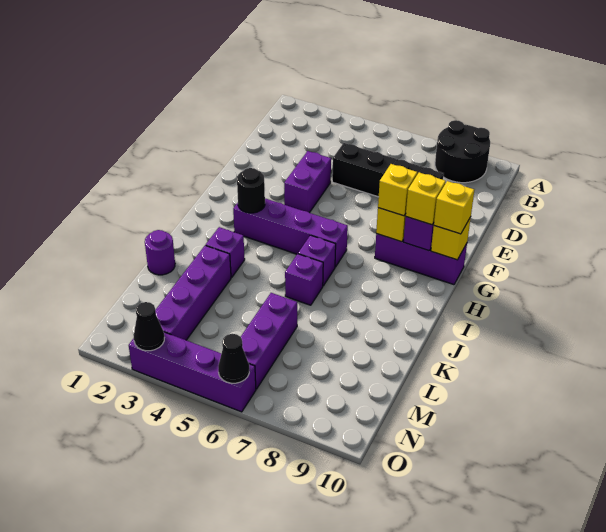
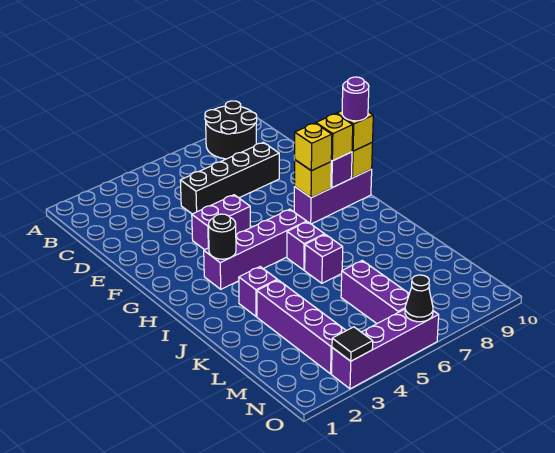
purple brick E4:F4 level 1 -> purple brick F4:F5 level 1
purple round brick K1 level 1 -> purple round brick G10 level 4
black cone O3 level 2 -> black tile O3 level 2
☆ ☆ ☆ ☆ ☆
## GOAL OF THE EXERCISE
Repeat the listing above word for word. Do not include the pictures.

## RESULT OF THE TASK
purple brick E4:F4 level 1 -> purple brick F4:F5 level 1
purple round brick K1 level 1 -> purple round brick G10 level 4
black cone O3 level 2 -> black tile O3 level 2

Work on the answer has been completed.